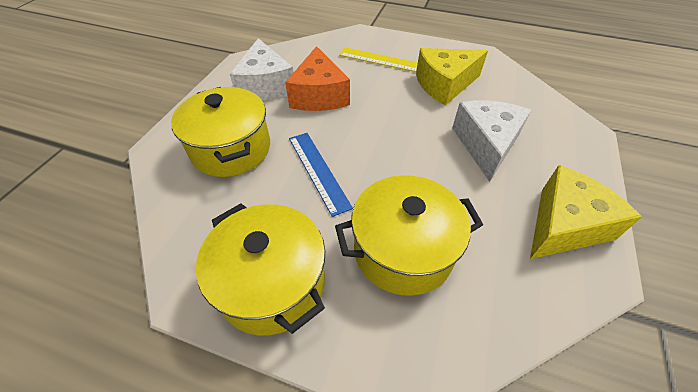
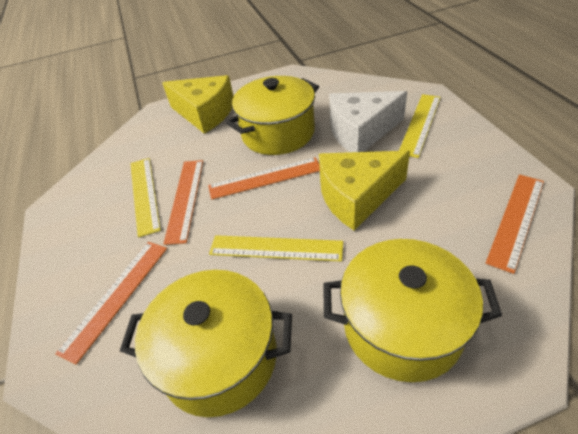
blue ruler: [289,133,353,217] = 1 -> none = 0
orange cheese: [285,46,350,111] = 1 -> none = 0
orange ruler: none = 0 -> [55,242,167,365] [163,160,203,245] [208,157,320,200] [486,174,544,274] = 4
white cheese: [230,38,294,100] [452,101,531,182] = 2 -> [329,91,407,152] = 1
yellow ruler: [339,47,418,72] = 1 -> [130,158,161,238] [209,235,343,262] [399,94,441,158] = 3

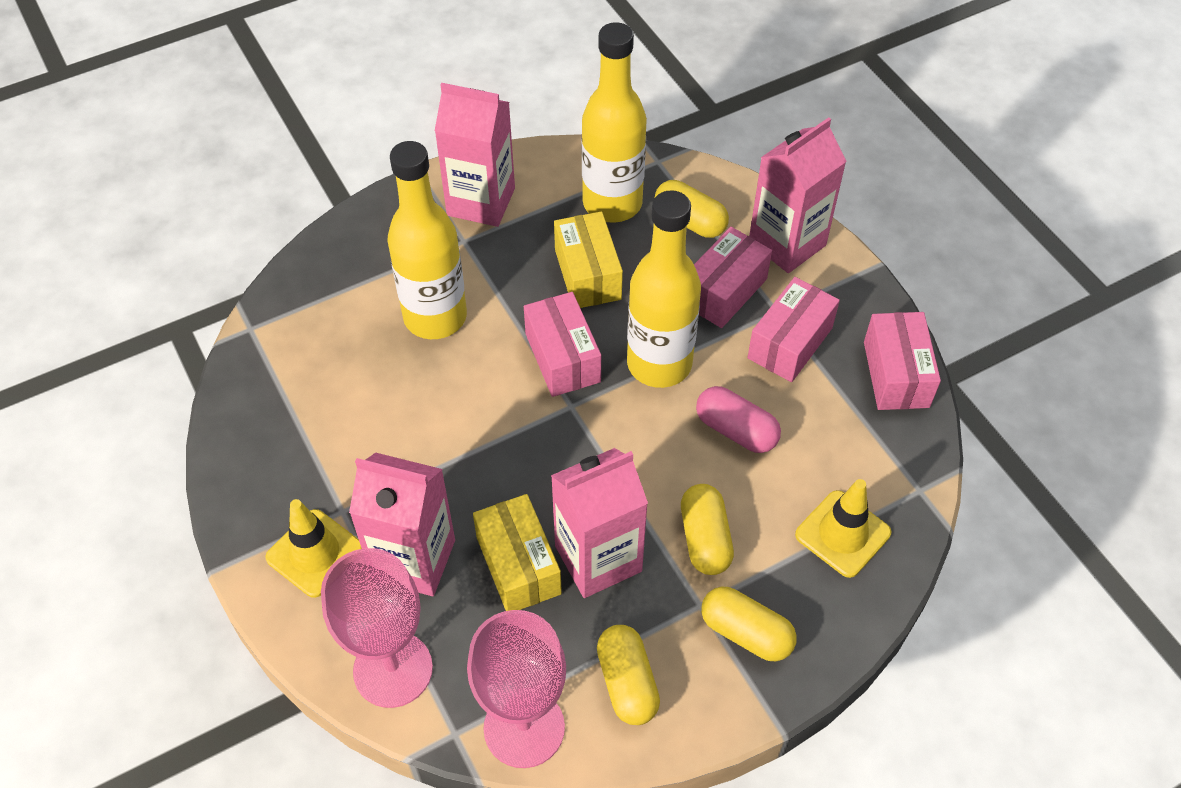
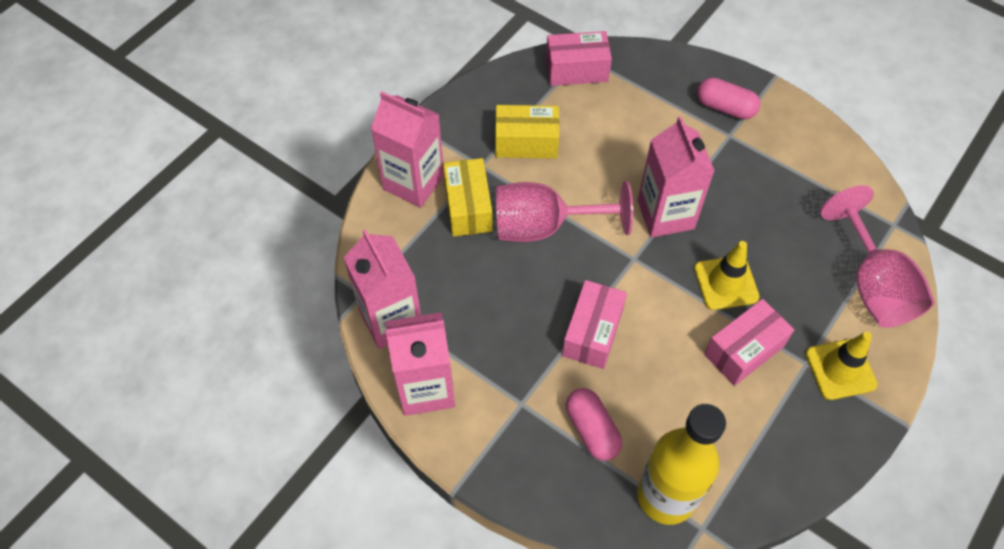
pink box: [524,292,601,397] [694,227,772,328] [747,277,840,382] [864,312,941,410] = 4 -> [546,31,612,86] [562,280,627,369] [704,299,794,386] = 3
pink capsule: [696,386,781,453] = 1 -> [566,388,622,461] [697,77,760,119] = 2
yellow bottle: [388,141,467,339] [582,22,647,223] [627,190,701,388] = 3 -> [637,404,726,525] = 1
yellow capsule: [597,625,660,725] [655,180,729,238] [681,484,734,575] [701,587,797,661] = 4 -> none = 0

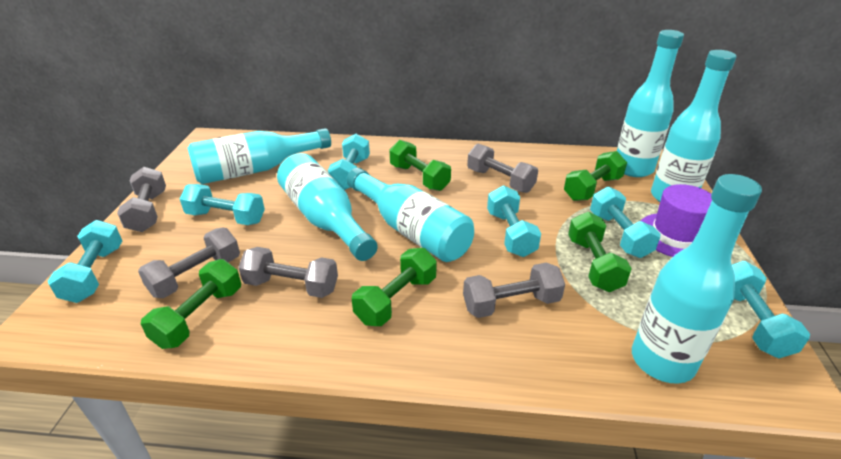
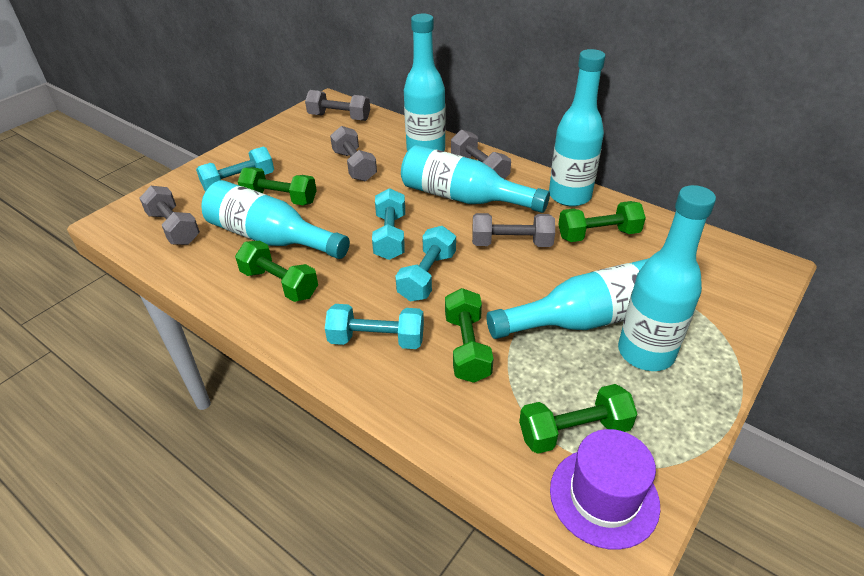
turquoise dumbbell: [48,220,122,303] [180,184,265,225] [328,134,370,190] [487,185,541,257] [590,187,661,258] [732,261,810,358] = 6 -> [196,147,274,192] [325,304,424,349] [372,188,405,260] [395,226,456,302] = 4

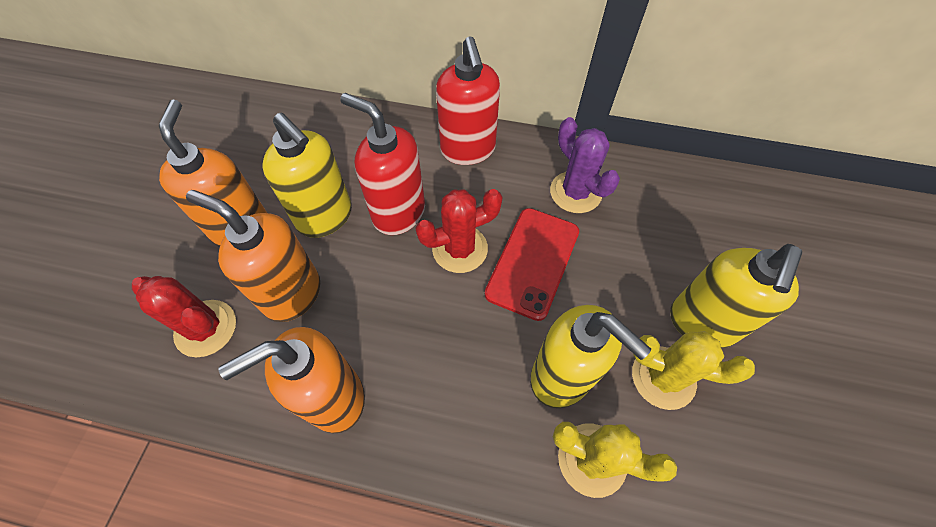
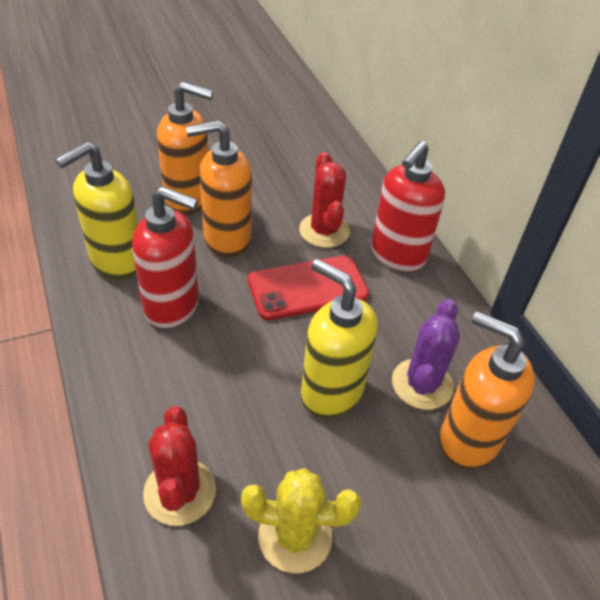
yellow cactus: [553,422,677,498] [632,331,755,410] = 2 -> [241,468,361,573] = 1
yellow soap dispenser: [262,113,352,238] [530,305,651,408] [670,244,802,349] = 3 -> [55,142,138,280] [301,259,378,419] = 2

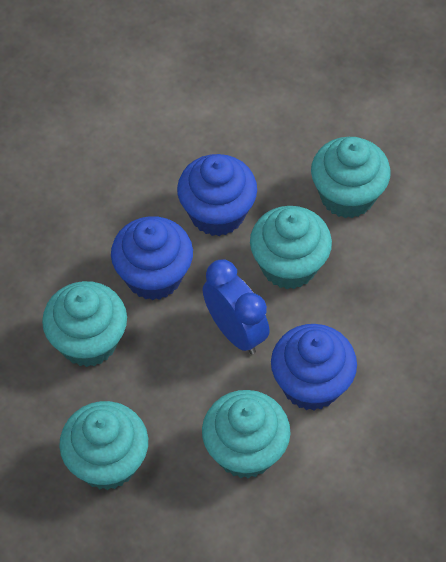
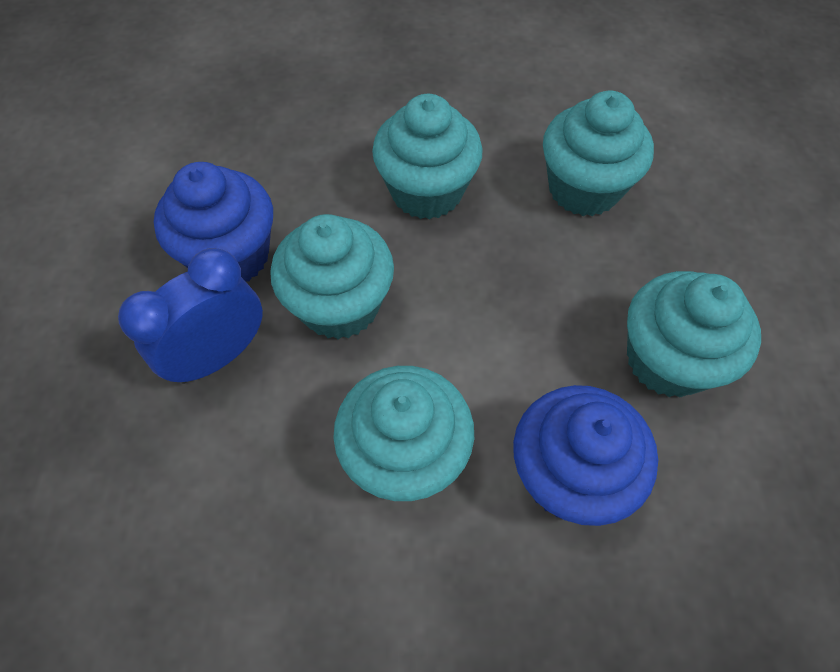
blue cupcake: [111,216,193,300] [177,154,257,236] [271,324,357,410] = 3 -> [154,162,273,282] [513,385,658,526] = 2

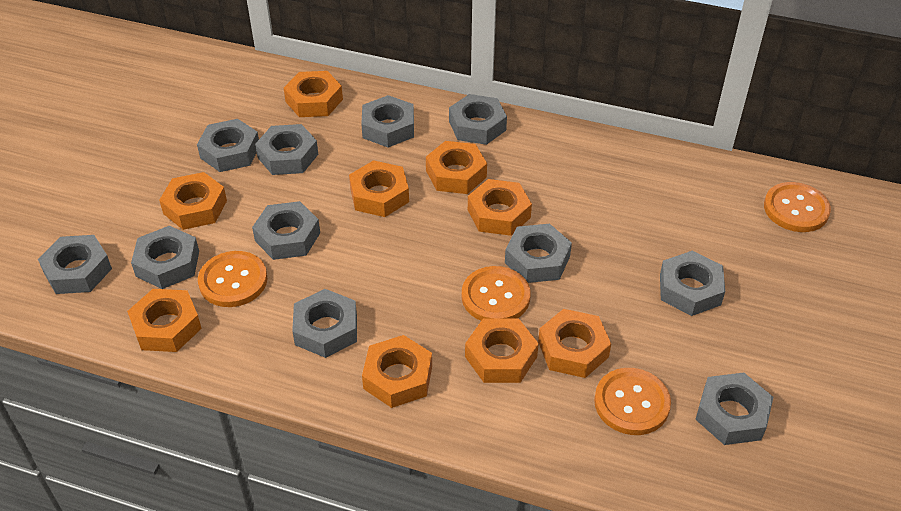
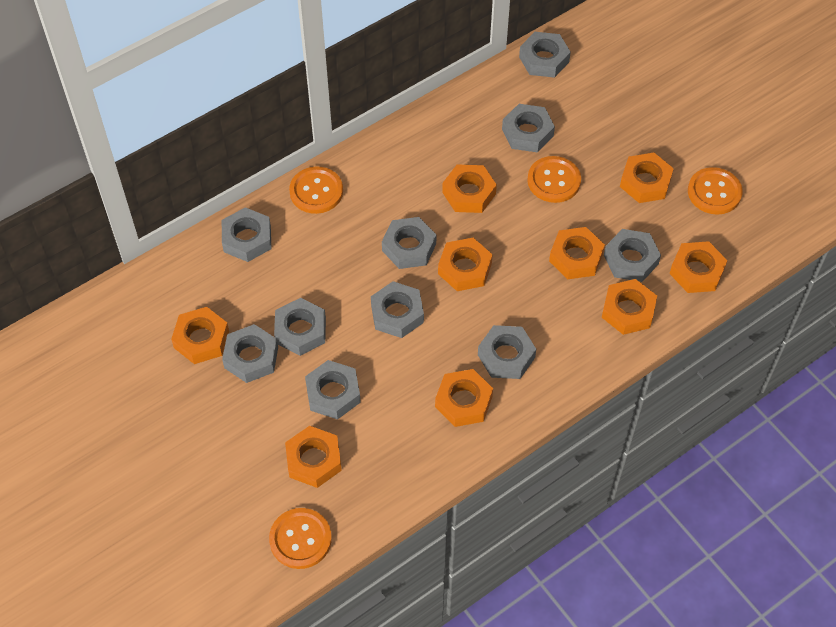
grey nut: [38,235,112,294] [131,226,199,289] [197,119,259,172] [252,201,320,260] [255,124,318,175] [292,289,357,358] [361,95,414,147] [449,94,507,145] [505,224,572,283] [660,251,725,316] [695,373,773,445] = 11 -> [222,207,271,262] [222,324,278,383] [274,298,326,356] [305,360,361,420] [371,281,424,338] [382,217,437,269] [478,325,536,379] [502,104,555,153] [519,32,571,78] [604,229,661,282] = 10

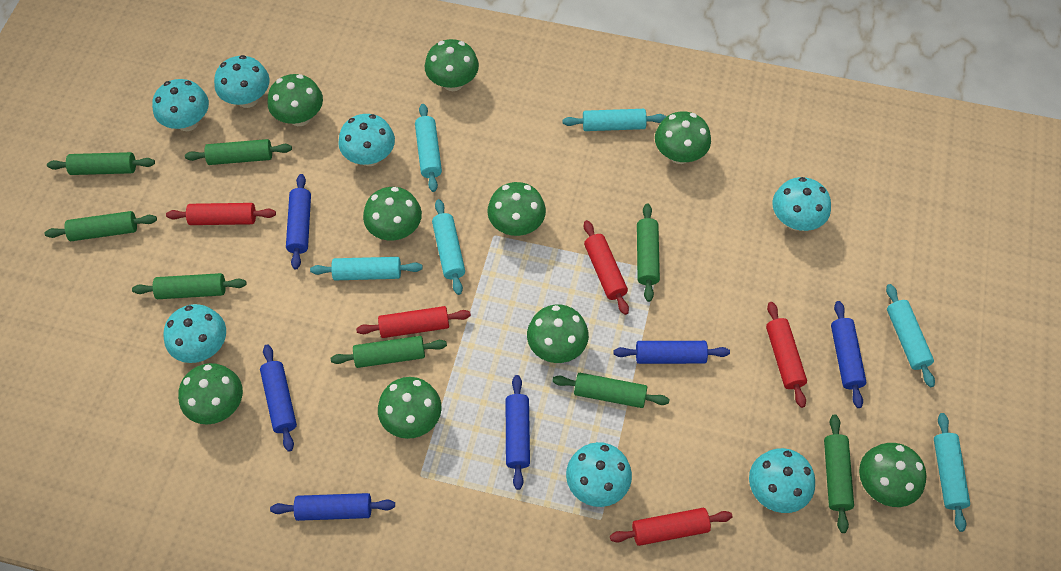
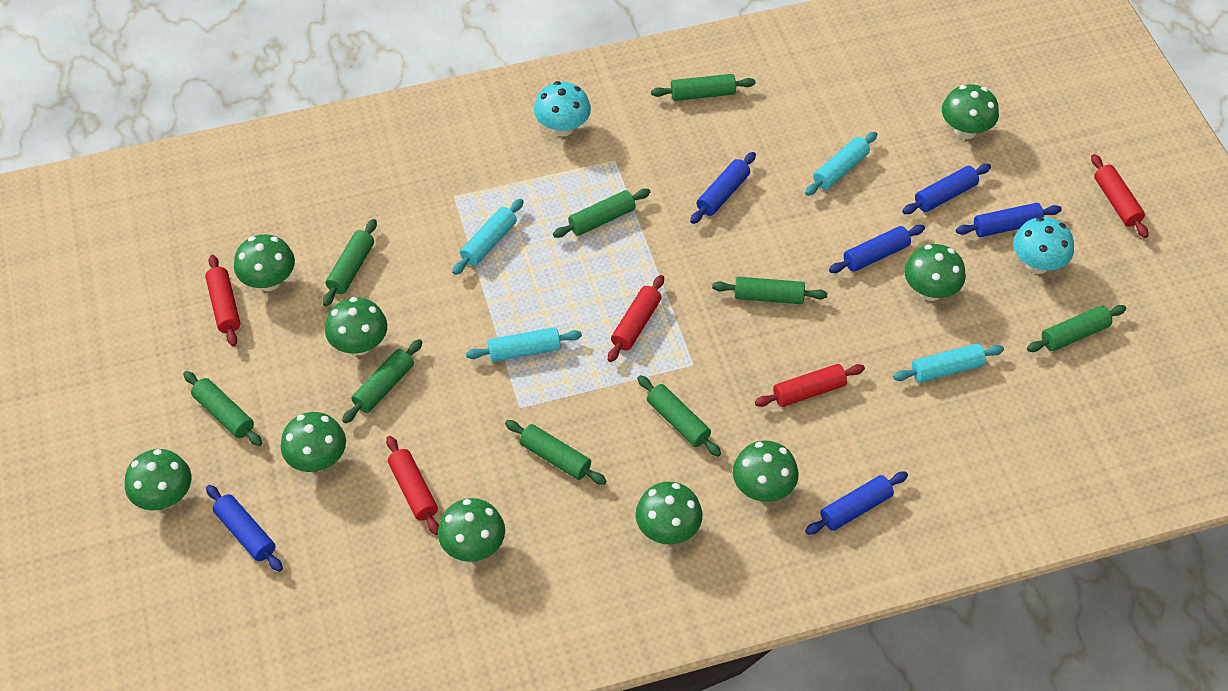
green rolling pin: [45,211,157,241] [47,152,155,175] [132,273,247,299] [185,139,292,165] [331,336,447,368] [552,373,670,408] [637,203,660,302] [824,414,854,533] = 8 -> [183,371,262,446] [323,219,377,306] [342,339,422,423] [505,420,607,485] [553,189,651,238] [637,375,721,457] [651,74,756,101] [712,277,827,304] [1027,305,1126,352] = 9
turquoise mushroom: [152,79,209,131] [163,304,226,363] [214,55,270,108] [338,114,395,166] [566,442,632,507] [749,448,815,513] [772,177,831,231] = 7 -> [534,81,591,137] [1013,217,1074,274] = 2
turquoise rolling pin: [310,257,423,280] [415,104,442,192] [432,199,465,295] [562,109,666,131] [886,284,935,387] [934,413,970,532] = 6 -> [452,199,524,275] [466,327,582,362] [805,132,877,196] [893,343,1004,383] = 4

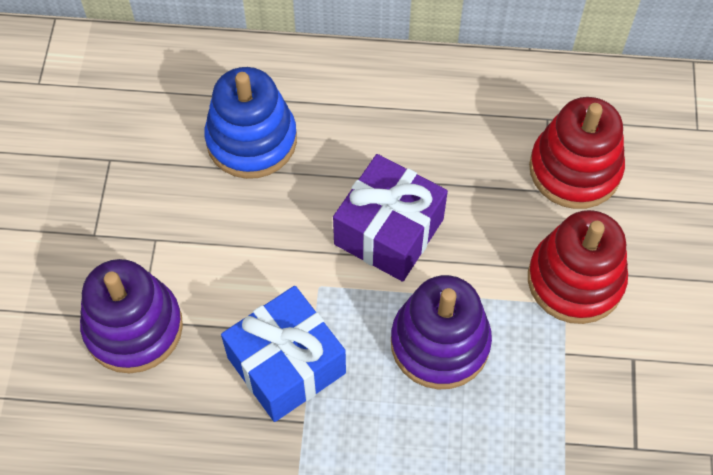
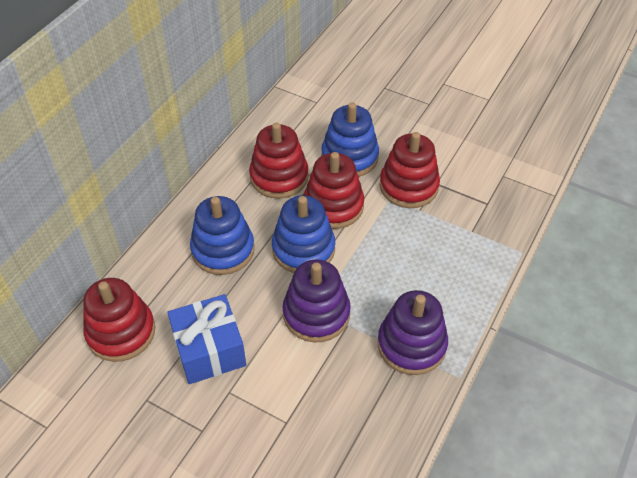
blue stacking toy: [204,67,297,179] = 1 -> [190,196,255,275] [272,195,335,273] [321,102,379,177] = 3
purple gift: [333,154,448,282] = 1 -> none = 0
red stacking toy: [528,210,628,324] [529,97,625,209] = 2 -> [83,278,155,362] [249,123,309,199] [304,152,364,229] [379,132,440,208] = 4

TASK REQUIREMENTS => Search the entries above for the word "pink", and copy every line where it occurs.

WORKED SOLUTION =>
pink box: [524,292,601,397] [694,227,772,328] [747,277,840,382] [864,312,941,410] = 4 -> [546,31,612,86] [562,280,627,369] [704,299,794,386] = 3
pink capsule: [696,386,781,453] = 1 -> [566,388,622,461] [697,77,760,119] = 2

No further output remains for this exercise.